Exercise instructions: Within the data that follows, set down exactly the lines from the one containing "- swapped: brown" through the one containing "- swapped: pink", both ends included.

Record excerpts:

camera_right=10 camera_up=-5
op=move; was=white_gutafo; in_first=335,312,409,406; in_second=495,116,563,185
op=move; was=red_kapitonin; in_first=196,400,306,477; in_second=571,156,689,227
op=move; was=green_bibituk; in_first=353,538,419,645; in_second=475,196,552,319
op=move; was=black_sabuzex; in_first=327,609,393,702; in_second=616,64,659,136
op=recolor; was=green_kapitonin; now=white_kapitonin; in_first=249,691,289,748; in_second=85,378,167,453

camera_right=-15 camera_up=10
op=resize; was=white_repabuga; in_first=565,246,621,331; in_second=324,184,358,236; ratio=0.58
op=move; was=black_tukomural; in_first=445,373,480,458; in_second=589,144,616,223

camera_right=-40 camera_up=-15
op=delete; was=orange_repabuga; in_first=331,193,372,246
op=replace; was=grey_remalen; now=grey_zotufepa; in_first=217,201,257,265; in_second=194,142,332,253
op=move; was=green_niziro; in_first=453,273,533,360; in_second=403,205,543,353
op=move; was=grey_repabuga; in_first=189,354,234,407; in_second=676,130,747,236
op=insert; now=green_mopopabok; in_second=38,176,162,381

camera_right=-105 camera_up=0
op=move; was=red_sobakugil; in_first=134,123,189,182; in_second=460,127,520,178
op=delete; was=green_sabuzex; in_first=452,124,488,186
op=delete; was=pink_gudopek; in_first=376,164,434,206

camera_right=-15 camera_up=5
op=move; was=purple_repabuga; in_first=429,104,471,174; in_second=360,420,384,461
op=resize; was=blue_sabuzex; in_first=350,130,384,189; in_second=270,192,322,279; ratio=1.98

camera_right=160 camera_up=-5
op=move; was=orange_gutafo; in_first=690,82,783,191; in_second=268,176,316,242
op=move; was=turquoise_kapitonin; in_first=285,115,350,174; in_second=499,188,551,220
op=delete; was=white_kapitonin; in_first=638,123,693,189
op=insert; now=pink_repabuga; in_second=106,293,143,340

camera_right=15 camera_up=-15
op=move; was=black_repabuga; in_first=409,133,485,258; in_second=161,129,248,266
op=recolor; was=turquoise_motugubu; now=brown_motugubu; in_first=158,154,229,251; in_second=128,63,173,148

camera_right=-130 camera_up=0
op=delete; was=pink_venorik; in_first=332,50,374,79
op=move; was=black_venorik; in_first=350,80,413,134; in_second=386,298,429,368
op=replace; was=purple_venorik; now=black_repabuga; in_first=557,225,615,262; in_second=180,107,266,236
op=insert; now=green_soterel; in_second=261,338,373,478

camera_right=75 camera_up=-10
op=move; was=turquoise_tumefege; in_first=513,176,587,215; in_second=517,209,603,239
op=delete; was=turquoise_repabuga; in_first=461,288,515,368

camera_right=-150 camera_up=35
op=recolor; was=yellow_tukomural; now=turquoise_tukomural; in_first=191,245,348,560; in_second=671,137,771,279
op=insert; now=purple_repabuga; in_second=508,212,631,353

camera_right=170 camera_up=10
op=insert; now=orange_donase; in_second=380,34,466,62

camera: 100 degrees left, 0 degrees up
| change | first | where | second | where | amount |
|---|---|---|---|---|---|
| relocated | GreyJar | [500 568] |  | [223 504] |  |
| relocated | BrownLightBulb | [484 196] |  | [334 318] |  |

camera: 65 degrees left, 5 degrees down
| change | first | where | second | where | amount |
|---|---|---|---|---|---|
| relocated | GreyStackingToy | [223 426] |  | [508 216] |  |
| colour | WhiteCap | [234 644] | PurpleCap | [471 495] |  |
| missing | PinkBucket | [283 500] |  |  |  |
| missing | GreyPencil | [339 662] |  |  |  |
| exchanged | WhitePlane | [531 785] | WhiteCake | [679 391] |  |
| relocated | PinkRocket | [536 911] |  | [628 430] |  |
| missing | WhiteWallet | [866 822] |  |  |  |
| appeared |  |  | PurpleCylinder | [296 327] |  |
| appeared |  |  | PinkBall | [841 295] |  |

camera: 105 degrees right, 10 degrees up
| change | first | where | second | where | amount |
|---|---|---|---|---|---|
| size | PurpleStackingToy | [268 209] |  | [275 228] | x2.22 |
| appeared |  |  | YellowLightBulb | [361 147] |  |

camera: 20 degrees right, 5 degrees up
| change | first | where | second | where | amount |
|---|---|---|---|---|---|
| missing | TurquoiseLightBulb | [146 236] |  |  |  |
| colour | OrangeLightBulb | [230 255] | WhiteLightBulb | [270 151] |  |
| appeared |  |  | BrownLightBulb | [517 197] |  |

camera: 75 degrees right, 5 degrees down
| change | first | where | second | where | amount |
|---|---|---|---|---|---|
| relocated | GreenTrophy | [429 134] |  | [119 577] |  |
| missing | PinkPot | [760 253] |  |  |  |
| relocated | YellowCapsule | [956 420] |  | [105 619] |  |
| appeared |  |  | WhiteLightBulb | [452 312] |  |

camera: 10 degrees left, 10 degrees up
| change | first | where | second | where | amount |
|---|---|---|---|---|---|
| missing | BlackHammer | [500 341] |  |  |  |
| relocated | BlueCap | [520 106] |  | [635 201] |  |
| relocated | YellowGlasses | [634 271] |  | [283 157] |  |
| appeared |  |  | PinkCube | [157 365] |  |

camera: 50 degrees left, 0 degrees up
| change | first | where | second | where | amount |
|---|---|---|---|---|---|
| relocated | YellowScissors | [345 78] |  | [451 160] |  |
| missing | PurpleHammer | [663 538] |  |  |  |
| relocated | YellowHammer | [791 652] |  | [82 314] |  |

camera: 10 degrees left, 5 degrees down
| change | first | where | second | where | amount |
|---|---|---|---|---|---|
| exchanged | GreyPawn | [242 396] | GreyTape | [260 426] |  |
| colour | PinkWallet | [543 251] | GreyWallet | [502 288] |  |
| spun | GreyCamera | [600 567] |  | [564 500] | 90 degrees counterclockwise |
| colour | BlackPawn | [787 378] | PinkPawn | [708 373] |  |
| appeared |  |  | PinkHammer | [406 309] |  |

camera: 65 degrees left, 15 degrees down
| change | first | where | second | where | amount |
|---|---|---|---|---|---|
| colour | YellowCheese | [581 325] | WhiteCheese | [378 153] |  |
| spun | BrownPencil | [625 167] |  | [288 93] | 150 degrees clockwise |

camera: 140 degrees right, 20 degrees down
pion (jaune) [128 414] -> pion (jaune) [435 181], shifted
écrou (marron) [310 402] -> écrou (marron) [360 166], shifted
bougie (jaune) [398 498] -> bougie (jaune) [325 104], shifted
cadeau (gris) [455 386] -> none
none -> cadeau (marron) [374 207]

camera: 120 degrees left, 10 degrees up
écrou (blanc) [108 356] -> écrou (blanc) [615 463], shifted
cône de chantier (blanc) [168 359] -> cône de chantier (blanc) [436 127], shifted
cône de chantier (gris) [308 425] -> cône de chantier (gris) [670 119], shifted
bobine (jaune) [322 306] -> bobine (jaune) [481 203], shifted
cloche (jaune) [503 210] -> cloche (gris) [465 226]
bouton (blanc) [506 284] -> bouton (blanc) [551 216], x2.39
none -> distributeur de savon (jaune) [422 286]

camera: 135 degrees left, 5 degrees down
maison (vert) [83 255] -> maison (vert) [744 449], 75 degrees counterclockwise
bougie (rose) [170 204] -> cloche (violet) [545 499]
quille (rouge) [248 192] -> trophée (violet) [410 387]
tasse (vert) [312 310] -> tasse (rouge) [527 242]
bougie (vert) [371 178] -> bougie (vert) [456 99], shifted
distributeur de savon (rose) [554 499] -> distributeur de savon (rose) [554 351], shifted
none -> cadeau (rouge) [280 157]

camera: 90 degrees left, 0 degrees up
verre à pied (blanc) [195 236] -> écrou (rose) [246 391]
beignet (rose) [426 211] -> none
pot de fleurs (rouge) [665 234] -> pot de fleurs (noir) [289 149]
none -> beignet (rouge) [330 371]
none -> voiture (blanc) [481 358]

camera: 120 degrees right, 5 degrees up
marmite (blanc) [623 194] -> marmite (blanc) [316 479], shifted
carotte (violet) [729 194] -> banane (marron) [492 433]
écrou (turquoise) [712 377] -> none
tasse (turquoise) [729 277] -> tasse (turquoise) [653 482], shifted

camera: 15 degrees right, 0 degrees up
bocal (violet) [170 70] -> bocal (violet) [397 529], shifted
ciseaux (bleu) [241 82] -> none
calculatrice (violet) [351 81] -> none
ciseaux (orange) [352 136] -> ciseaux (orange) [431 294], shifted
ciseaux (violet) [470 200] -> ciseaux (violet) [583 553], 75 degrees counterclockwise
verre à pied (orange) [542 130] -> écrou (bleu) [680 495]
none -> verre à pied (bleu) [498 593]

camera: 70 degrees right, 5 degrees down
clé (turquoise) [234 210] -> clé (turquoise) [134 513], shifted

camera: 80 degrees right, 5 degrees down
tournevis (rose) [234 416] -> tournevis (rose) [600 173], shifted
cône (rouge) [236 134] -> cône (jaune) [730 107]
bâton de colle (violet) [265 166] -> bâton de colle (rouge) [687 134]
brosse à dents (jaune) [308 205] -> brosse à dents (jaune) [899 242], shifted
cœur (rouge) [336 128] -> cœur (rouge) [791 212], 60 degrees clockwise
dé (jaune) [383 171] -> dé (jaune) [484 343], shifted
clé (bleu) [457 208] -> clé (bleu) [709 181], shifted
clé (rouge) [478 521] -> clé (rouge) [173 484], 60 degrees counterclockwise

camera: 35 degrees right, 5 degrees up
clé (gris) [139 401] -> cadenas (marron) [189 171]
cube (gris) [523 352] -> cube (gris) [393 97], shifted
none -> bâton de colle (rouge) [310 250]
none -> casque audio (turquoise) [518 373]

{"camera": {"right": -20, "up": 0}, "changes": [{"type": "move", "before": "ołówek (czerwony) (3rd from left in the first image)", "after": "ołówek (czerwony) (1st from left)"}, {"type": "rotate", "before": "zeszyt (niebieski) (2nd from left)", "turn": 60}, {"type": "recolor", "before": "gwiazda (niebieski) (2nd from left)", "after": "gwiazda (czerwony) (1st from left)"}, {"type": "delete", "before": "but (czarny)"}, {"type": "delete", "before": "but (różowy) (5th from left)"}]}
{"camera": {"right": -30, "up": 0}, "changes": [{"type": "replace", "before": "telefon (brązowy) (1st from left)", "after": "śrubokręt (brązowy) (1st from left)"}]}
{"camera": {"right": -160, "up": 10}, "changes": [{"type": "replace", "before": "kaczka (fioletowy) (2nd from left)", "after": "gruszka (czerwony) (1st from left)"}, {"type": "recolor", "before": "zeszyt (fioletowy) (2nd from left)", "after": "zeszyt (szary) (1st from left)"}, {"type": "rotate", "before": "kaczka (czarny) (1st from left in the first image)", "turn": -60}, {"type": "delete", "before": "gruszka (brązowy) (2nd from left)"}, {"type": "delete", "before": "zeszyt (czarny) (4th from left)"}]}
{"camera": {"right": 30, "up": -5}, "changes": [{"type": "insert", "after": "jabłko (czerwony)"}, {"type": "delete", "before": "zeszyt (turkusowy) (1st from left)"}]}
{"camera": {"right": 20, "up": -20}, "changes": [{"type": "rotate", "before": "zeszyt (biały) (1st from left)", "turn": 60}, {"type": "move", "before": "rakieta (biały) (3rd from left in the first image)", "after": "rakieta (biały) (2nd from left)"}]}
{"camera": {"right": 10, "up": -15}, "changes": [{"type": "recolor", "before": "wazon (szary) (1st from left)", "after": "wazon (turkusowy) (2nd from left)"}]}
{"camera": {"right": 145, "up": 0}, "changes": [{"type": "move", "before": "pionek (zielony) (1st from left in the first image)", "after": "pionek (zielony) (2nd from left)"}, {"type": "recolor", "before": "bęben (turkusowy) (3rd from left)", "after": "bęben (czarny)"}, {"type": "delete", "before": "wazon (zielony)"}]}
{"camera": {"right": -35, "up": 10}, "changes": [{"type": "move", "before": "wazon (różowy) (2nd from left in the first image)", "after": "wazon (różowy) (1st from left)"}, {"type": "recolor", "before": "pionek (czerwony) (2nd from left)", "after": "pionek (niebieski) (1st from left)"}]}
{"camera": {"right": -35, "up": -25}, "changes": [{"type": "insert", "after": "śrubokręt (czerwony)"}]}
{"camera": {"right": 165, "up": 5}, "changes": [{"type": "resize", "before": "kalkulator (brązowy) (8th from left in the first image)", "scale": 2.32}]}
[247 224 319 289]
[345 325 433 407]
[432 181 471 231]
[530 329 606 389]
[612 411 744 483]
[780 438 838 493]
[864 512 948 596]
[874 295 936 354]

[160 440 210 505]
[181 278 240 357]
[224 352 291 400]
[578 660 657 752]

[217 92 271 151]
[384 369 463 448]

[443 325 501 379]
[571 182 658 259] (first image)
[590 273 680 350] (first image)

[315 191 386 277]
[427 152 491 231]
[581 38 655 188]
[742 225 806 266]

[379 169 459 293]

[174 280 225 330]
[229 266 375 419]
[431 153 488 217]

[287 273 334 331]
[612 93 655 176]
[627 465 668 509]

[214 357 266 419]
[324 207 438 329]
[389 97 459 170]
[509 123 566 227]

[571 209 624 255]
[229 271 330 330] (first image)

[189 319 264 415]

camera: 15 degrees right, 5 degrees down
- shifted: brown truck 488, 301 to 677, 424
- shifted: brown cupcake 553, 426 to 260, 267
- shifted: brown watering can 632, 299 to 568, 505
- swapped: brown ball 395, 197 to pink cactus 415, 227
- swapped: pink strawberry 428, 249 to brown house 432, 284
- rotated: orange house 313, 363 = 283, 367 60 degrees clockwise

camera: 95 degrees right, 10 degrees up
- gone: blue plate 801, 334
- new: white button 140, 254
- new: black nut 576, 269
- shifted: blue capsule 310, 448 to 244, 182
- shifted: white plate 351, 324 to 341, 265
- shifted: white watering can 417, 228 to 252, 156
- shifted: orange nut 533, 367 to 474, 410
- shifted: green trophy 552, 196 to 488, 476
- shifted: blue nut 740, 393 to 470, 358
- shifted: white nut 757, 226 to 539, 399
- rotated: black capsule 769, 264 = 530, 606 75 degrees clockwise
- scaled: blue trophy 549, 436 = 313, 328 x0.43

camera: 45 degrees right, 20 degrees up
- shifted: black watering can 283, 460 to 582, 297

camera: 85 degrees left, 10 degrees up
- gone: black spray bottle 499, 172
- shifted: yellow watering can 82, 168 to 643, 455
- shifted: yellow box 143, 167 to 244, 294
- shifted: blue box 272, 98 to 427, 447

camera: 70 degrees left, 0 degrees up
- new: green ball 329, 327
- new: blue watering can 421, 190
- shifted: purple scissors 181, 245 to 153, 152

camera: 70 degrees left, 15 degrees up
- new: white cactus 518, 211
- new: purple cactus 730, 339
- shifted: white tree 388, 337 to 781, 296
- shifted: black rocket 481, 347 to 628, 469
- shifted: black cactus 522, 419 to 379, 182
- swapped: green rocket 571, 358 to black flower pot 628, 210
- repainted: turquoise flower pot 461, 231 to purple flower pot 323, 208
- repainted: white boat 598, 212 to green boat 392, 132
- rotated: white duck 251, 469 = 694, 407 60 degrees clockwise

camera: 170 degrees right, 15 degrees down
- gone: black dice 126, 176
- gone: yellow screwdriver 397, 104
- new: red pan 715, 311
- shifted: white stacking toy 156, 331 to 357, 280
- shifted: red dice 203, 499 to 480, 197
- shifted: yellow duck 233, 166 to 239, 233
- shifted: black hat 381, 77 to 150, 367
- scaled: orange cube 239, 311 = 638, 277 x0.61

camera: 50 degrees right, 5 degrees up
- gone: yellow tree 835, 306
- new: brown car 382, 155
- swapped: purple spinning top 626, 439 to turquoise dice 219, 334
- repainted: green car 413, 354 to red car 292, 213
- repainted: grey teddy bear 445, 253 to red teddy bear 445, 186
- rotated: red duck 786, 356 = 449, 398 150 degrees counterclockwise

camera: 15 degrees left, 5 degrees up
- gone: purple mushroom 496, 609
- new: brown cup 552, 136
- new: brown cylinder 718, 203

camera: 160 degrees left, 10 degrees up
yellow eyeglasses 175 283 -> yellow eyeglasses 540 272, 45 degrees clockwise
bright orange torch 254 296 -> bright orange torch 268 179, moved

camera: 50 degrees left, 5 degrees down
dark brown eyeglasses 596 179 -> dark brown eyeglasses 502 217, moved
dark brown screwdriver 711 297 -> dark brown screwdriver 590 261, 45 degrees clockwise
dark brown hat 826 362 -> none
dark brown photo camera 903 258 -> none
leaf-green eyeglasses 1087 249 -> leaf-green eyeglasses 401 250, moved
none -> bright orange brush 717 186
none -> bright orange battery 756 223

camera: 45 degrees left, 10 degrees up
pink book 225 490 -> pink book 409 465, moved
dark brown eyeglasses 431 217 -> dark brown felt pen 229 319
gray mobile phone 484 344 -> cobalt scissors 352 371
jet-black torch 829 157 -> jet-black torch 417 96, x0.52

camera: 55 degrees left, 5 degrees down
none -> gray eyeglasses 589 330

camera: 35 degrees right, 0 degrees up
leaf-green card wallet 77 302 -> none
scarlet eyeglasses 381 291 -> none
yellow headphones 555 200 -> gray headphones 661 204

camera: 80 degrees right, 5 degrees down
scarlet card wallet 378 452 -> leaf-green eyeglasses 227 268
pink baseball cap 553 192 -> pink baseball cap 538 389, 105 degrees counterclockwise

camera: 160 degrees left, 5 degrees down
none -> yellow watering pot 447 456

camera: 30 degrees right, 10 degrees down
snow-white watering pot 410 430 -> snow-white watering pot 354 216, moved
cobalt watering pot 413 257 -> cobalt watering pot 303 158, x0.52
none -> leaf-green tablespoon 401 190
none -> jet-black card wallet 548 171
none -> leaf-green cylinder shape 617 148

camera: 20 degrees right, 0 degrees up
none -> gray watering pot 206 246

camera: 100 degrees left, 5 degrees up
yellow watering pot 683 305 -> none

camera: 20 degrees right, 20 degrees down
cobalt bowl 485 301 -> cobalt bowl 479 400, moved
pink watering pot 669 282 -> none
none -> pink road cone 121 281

Result of the task:
- swapped: brown ball 395, 197 to pink cactus 415, 227
- swapped: pink strawberry 428, 249 to brown house 432, 284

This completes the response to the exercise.